→ **ASSIGNED TASK**
Below are several entries. Transcribe exactly those lines that fall from the one with "truck (2nd from" through the one with "teddy bear (2nd", end lines included.

→ **INFORMATION PROVIDED**

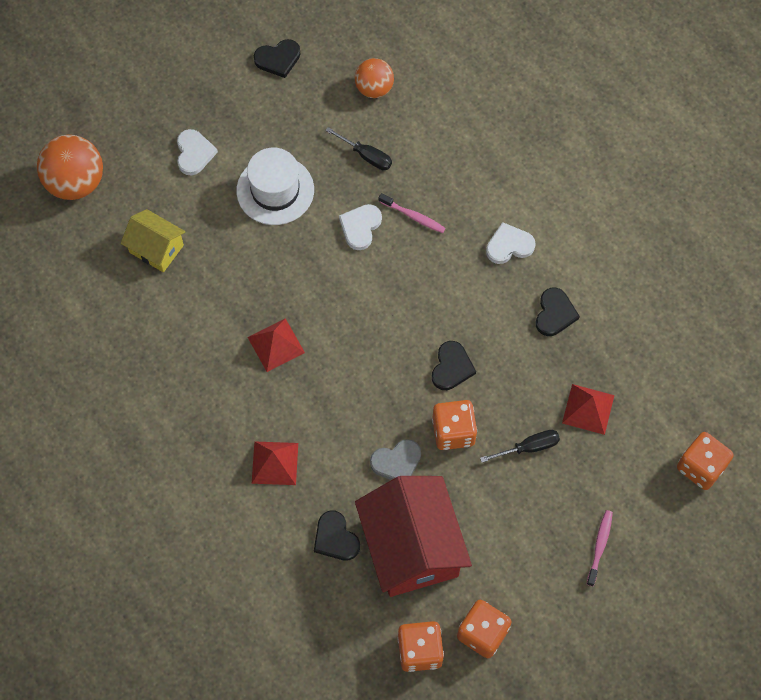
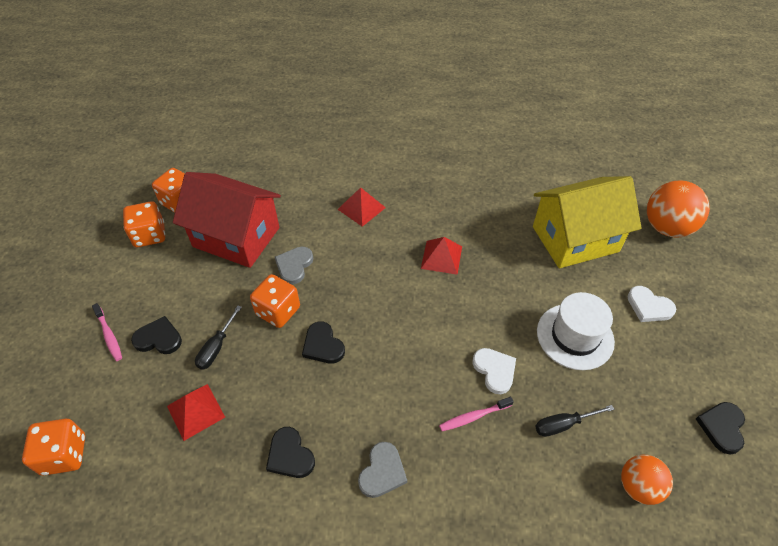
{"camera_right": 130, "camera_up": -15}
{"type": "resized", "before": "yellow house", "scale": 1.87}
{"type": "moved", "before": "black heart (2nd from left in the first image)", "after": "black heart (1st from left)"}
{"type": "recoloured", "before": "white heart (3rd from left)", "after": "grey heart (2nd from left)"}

---

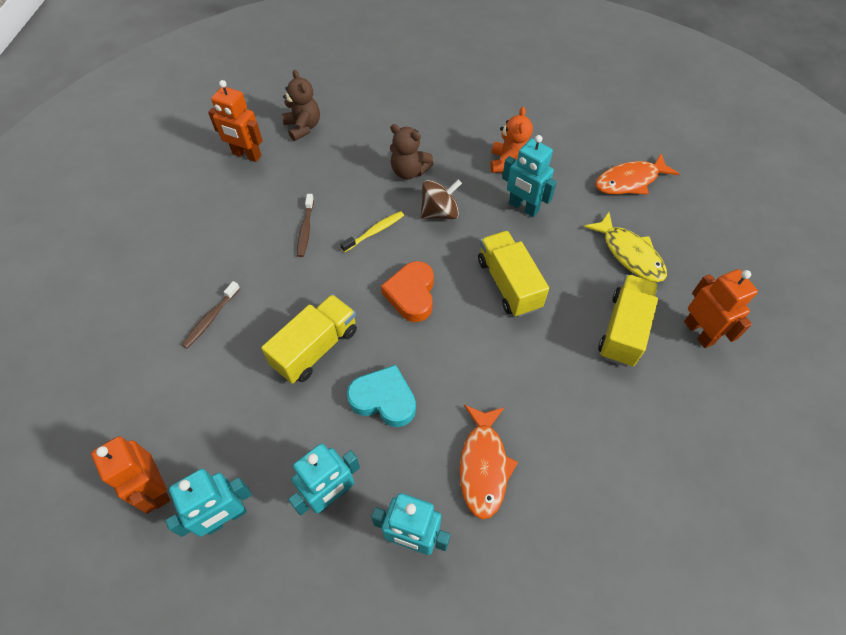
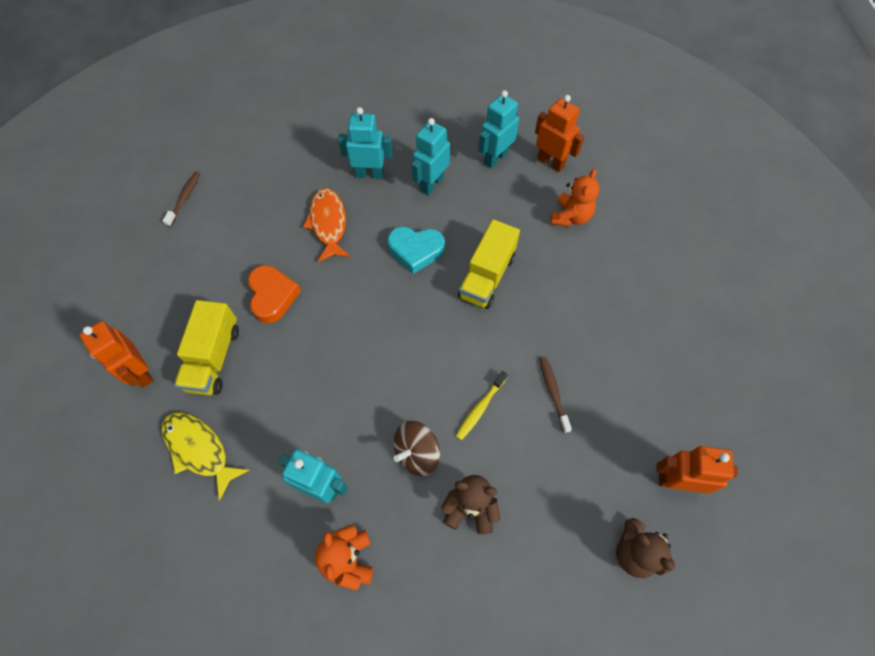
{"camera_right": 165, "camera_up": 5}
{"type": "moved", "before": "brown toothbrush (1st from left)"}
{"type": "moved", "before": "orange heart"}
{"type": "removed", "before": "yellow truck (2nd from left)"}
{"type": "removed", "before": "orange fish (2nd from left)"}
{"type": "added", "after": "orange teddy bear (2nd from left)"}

→ **RESULT**
{"type": "removed", "before": "yellow truck (2nd from left)"}
{"type": "removed", "before": "orange fish (2nd from left)"}
{"type": "added", "after": "orange teddy bear (2nd from left)"}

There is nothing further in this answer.